| PROBLEM DESCRIPTION |
Only the pictures are to be omitted; every entry beneath should otherwise be duplicated exactly.

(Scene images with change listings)

- - - -

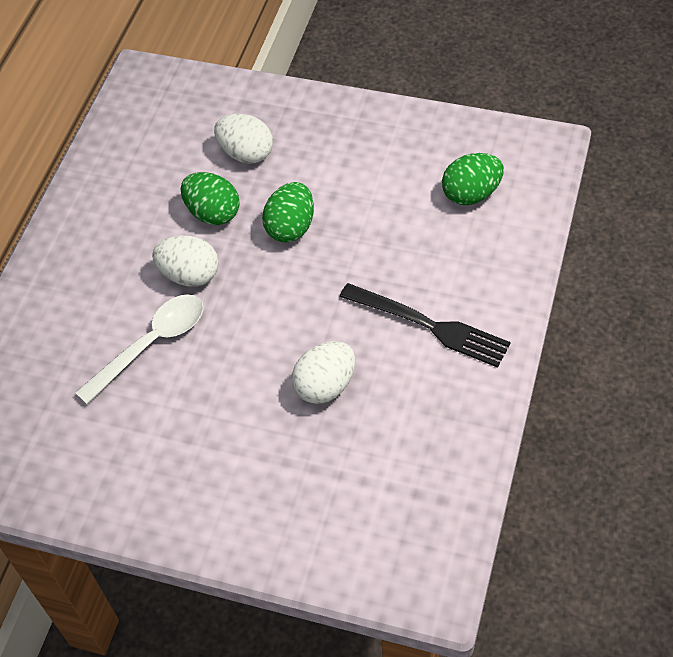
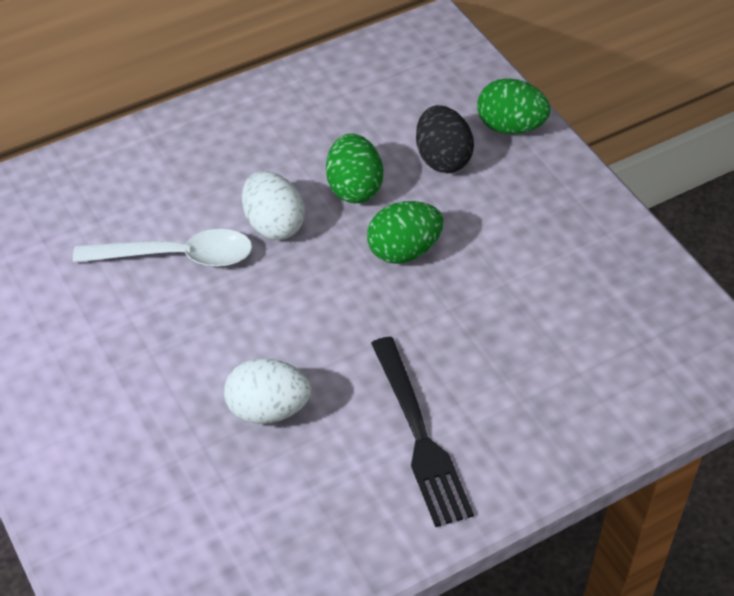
camera: 40 degrees right, 5 degrees down
(246, 153) = (442, 159): white egg -> black egg
(471, 194) = (605, 350): green egg -> green egg (510, 127)

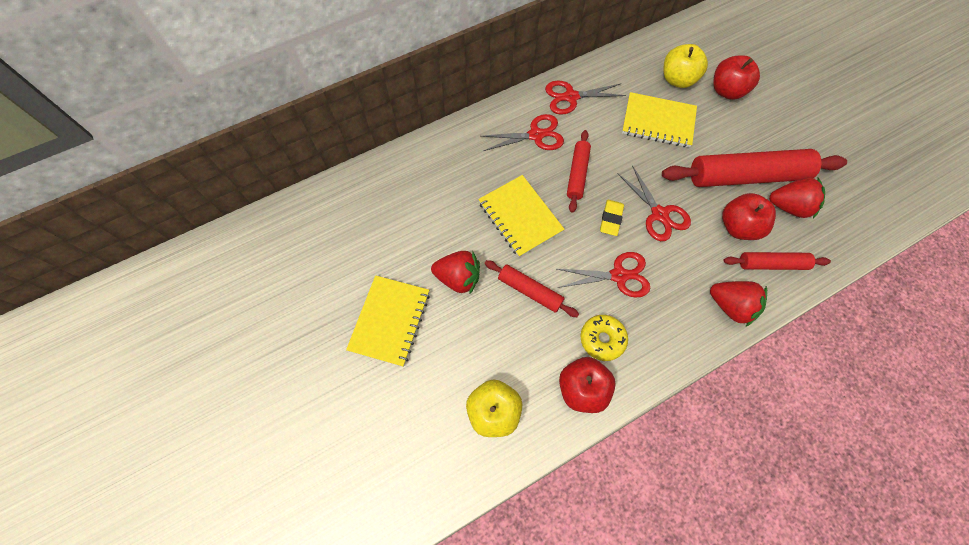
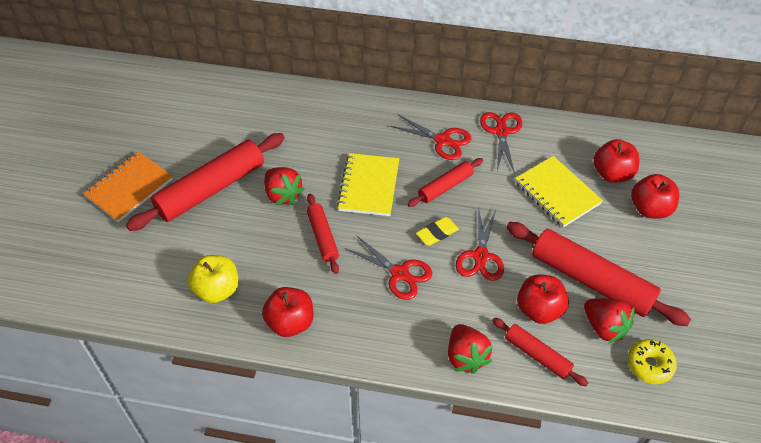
camera: 40 degrees right, 15 degrees down
(311, 380) = (129, 188): none -> orange notebook
(390, 321) = (211, 189): yellow notebook -> red rolling pin
(571, 97) = (501, 132): red scissors -> red scissors turned 60 degrees clockwise
(602, 339) = (340, 304): yellow donut -> yellow donut (649, 365)
(677, 79) = (612, 174): yellow apple -> red apple

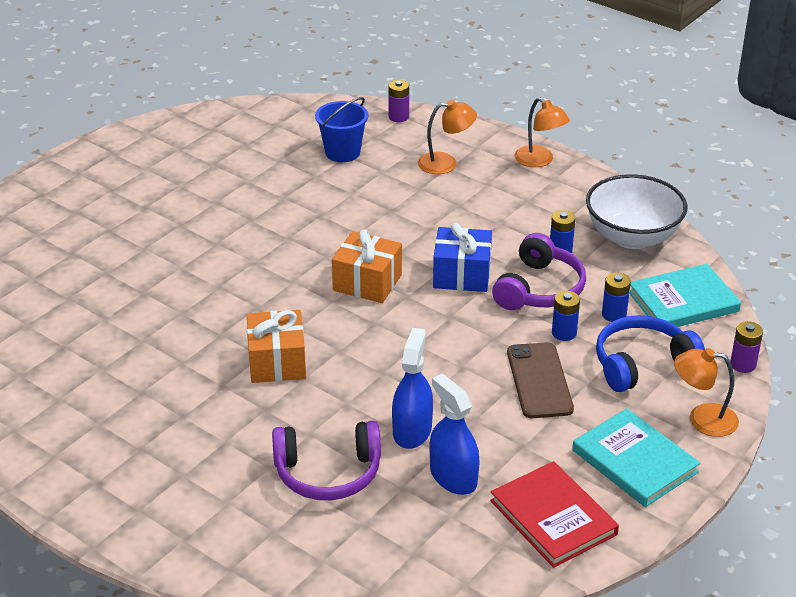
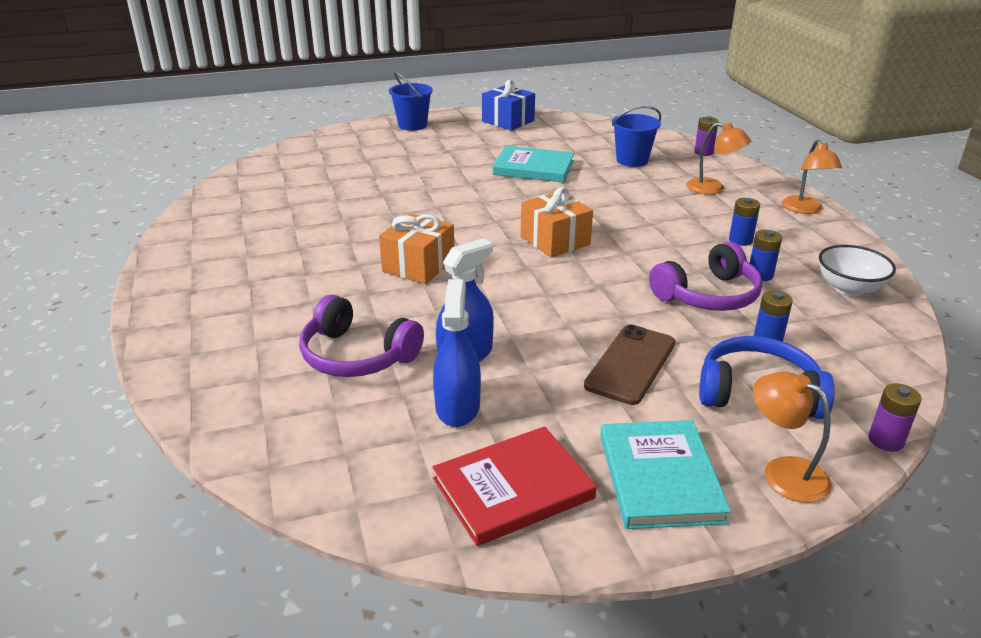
camera: 35 degrees right, 5 degrees down
(62, 183) = (412, 125): none -> blue bucket
(462, 275) = (644, 262): blue gift -> blue gift (508, 121)
(553, 517) = (513, 489): red book -> red book turned 60 degrees clockwise
(564, 333) = (697, 336): blue battery -> blue battery (740, 240)
(632, 237) = (849, 288): white bowl -> white bowl, size x0.64
(683, 301) = (860, 357): turquoise book -> turquoise book (533, 168)

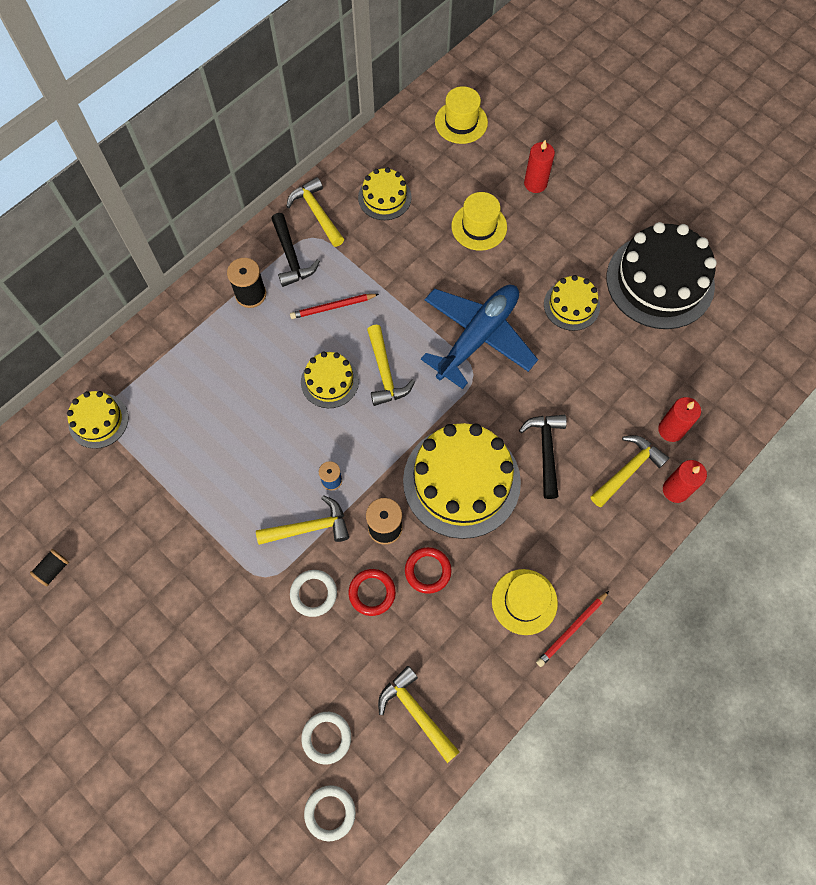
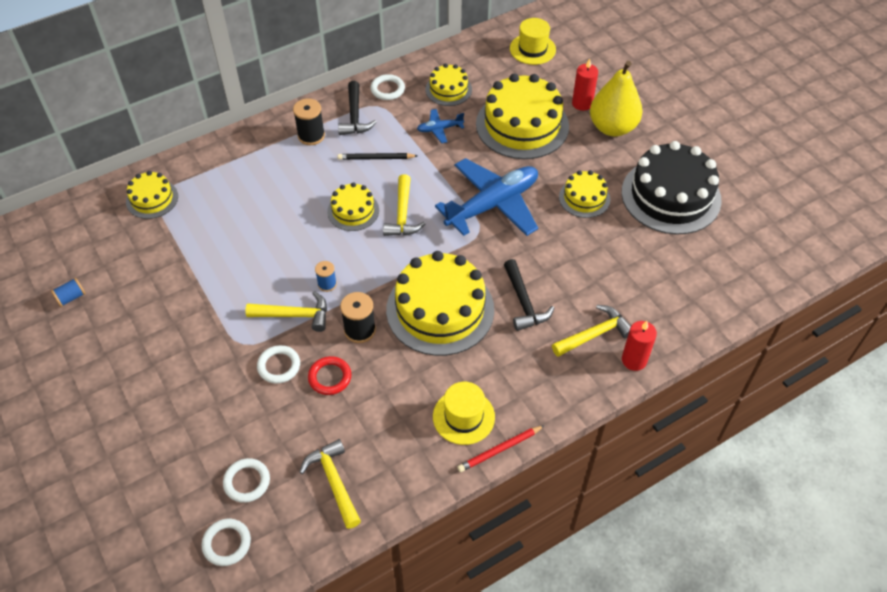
camera: 15 degrees right, 15 degrees down
(53, 570) = (71, 297): black spool -> blue spool
(316, 212) = (387, 89): yellow hammer -> white ring
(333, 307) = (376, 158): red pencil -> black pencil
(391, 252) = (439, 129): none -> blue plane
(428, 571) = (385, 372): red ring -> none
(479, 226) = (522, 125): yellow hat -> yellow cake
(546, 450) = (524, 303): black hammer -> black hammer turned 150 degrees clockwise
(576, 208) = (612, 127): none -> yellow pear
(671, 430) = (645, 311): red candle -> none

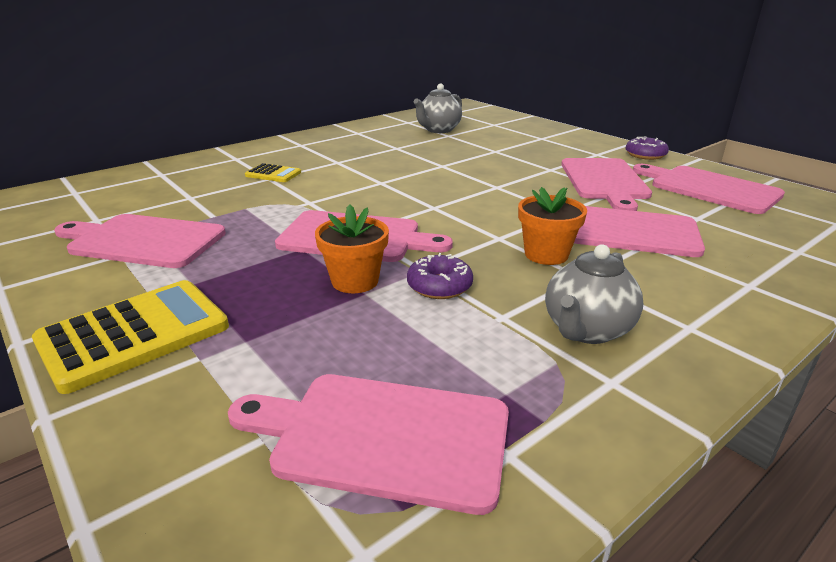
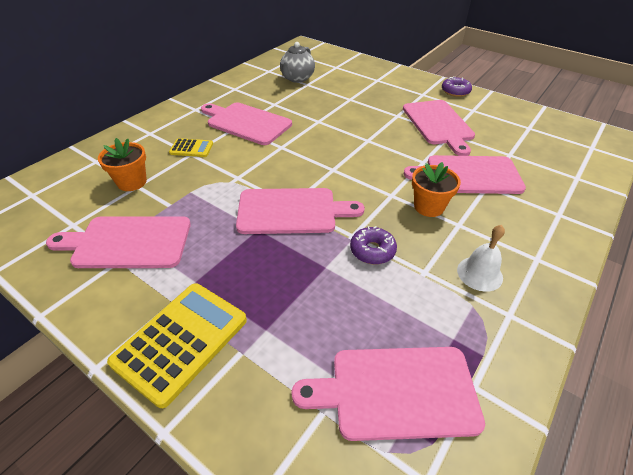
camera: 15 degrees left, 15 degrees up
(355, 281) = (313, 256): orange flower pot -> orange flower pot (132, 182)
(586, 330) = (479, 273): grey teapot -> white bell
(709, 188) = (507, 123): pink cutting board -> pink cutting board (246, 123)

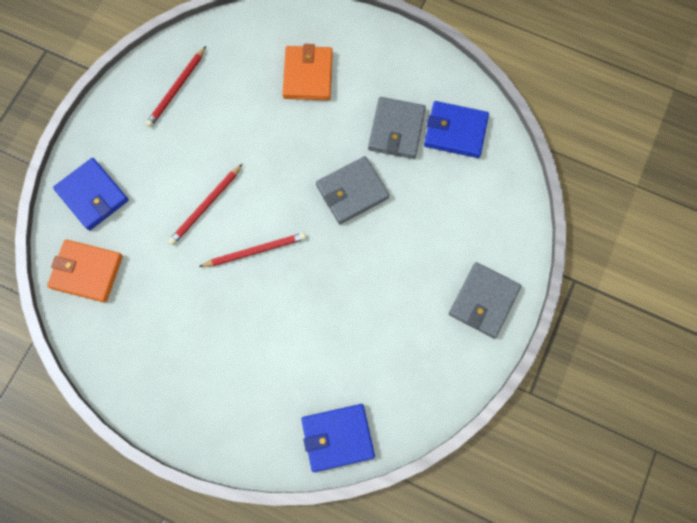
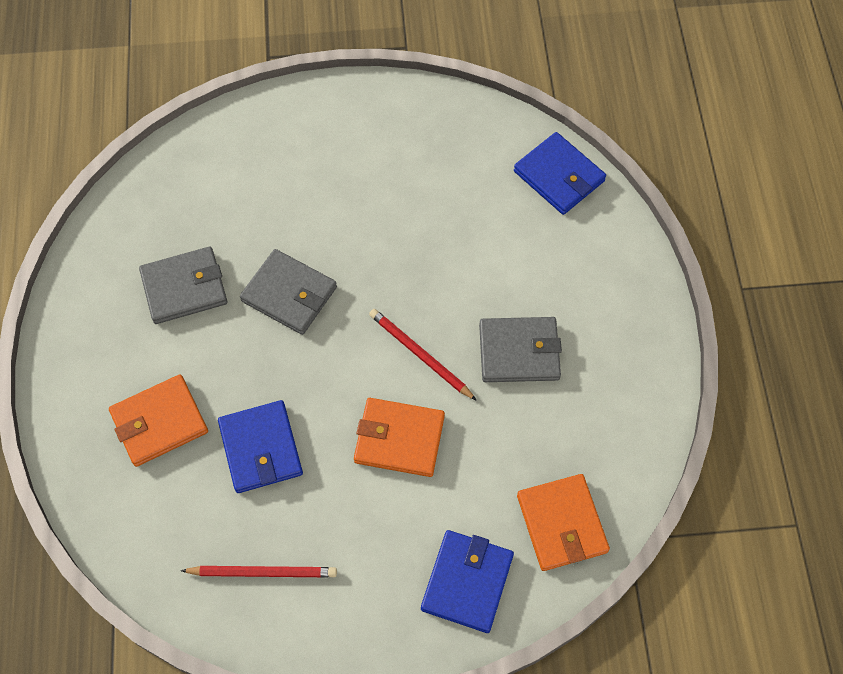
camera: 120 degrees left, 10 degrees down
(206, 206) = (399, 439): red pencil -> orange wallet
(455, 131) = (154, 228): blue wallet -> blue wallet (261, 448)
(484, 301) = (339, 118): grey wallet -> grey wallet (519, 352)

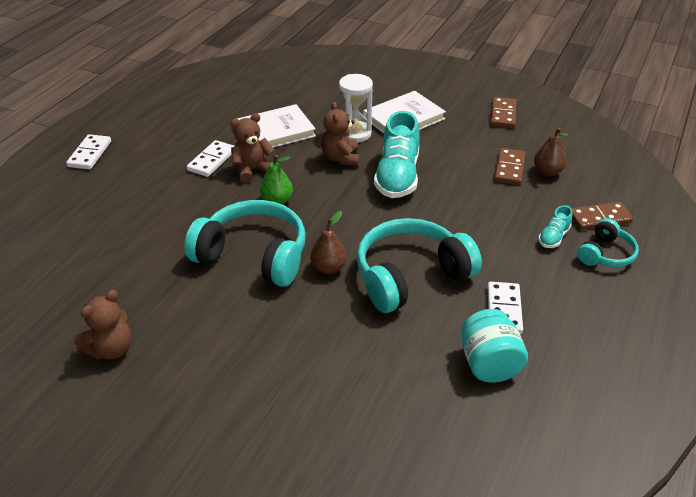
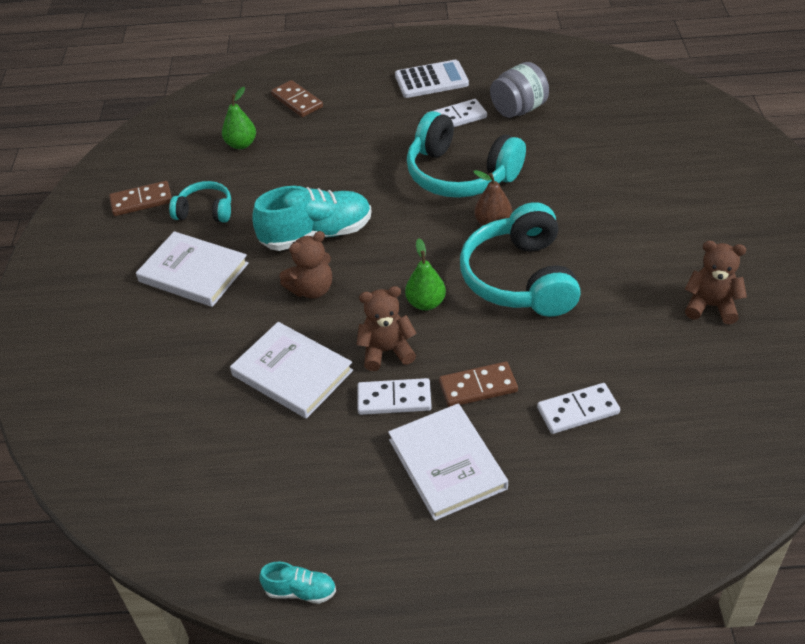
camera: 115 degrees left, 5 degrees up
(90, 154) = (472, 542): white domino -> white domino (578, 410)
(144, 163) = (447, 464): none -> white book
(252, 170) = (386, 351): brown teddy bear -> brown teddy bear turned 135 degrees clockwise
(355, 133) = (252, 299): white hourglass -> none
(489, 364) = (518, 109): turquoise jar -> grey jar
(509, 168) = (251, 167): brown domino -> brown domino (478, 387)
(547, 172) = (241, 144): brown pear -> green pear
(553, 237) = (343, 117): turquoise shoe -> turquoise shoe (300, 591)
(589, 319) = (431, 80): none -> white calculator
(606, 254) = (345, 88): turquoise headphones -> turquoise headphones (205, 211)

- - - -

| EXERCISE RESPONSE |
camera: 40 degrees right, 5 degrees down
(246, 153) = (442, 159): white egg -> black egg
(471, 194) = (605, 350): green egg -> green egg (510, 127)

camera: 40 degrees right, 15 degrees down
(311, 380) = (129, 188): none -> orange notebook
(390, 321) = (211, 189): yellow notebook -> red rolling pin
(571, 97) = (501, 132): red scissors -> red scissors turned 60 degrees clockwise
(602, 339) = (340, 304): yellow donut -> yellow donut (649, 365)
(677, 79) = (612, 174): yellow apple -> red apple

camera: 35 degrees right, 5 degrees down
(62, 183) = (412, 125): none -> blue bucket
(462, 275) = (644, 262): blue gift -> blue gift (508, 121)
(553, 517) = (513, 489): red book -> red book turned 60 degrees clockwise
(564, 333) = (697, 336): blue battery -> blue battery (740, 240)
(632, 237) = (849, 288): white bowl -> white bowl, size x0.64
(683, 301) = (860, 357): turquoise book -> turquoise book (533, 168)

camera: 15 degrees right, 15 degrees down
(53, 570) = (71, 297): black spool -> blue spool
(316, 212) = (387, 89): yellow hammer -> white ring
(333, 307) = (376, 158): red pencil -> black pencil
(391, 252) = (439, 129): none -> blue plane
(428, 571) = (385, 372): red ring -> none
(479, 226) = (522, 125): yellow hat -> yellow cake
(546, 450) = (524, 303): black hammer -> black hammer turned 150 degrees clockwise
(576, 208) = (612, 127): none -> yellow pear
(671, 430) = (645, 311): red candle -> none

camera: 15 degrees left, 15 degrees up
(355, 281) = (313, 256): orange flower pot -> orange flower pot (132, 182)
(586, 330) = (479, 273): grey teapot -> white bell
(709, 188) = (507, 123): pink cutting board -> pink cutting board (246, 123)

camera: 120 degrees left, 10 degrees down
(206, 206) = (399, 439): red pencil -> orange wallet
(455, 131) = (154, 228): blue wallet -> blue wallet (261, 448)
(484, 301) = (339, 118): grey wallet -> grey wallet (519, 352)

camera: 115 degrees left, 5 degrees up
(90, 154) = (472, 542): white domino -> white domino (578, 410)
(144, 163) = (447, 464): none -> white book
(252, 170) = (386, 351): brown teddy bear -> brown teddy bear turned 135 degrees clockwise
(355, 133) = (252, 299): white hourglass -> none
(489, 364) = (518, 109): turquoise jar -> grey jar
(509, 168) = (251, 167): brown domino -> brown domino (478, 387)
(547, 172) = (241, 144): brown pear -> green pear
(553, 237) = (343, 117): turquoise shoe -> turquoise shoe (300, 591)
(589, 319) = (431, 80): none -> white calculator
(606, 254) = (345, 88): turquoise headphones -> turquoise headphones (205, 211)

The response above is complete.